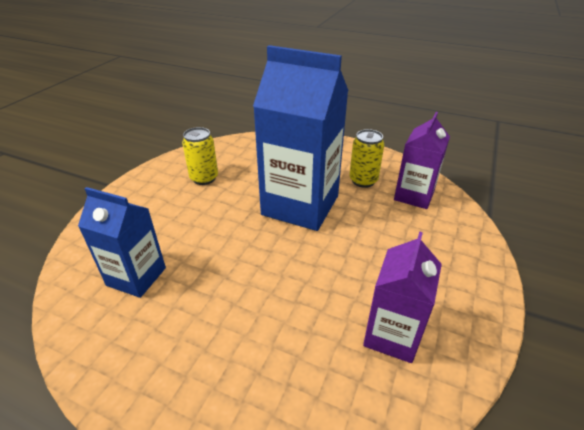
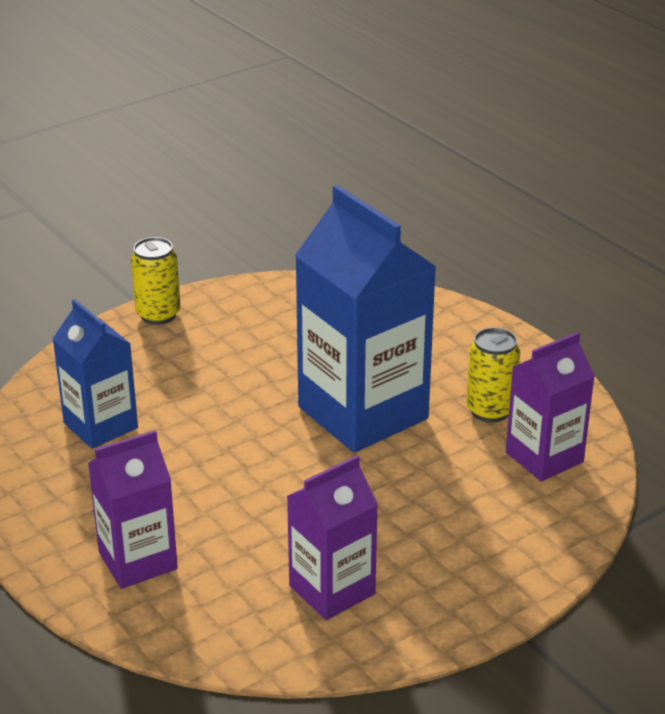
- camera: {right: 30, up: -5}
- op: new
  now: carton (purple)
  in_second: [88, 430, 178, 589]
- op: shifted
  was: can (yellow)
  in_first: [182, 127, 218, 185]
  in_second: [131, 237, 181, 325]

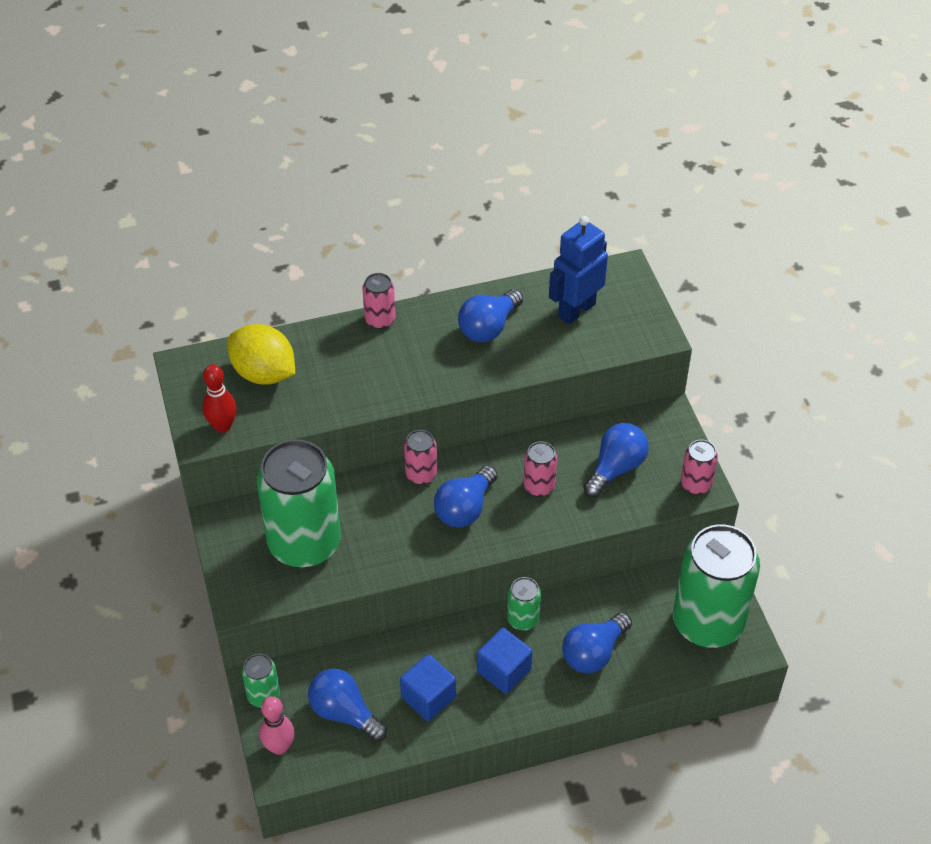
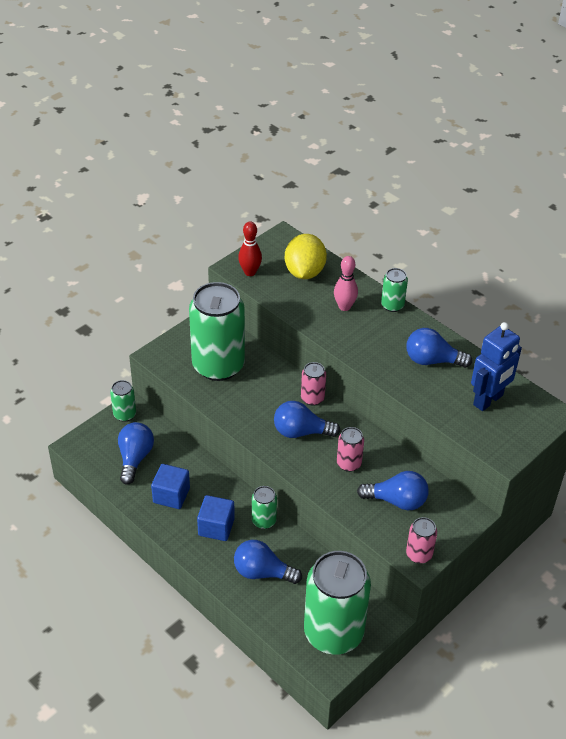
- camera: {right: 60, up: -5}
- op: shifted
  was: bowling pin (pink)
  in_first: [259, 696, 295, 755]
  in_second: [334, 256, 358, 311]
- op: repainted
  was: can (pink)
  now: can (green)
  in_first: [363, 273, 396, 329]
  in_second: [381, 268, 408, 312]
- op: rotated
  was: robot (blue)
  in_first: [549, 216, 608, 324]
  in_second: [471, 322, 522, 411]
  clockwise: 120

= = =

-- EXERCISE DIRECTIONS --
Return word for word the lines of the listing above, starting at the line with "now: carton (purple)" and ending at the line with "was: bowling pin (pink)", both included. Pictures do not belong in the copy.

-- SOLUTION TO THE PROBLEM --
  now: carton (purple)
  in_second: [88, 430, 178, 589]
- op: shifted
  was: can (yellow)
  in_first: [182, 127, 218, 185]
  in_second: [131, 237, 181, 325]

- camera: {right: 60, up: -5}
- op: shifted
  was: bowling pin (pink)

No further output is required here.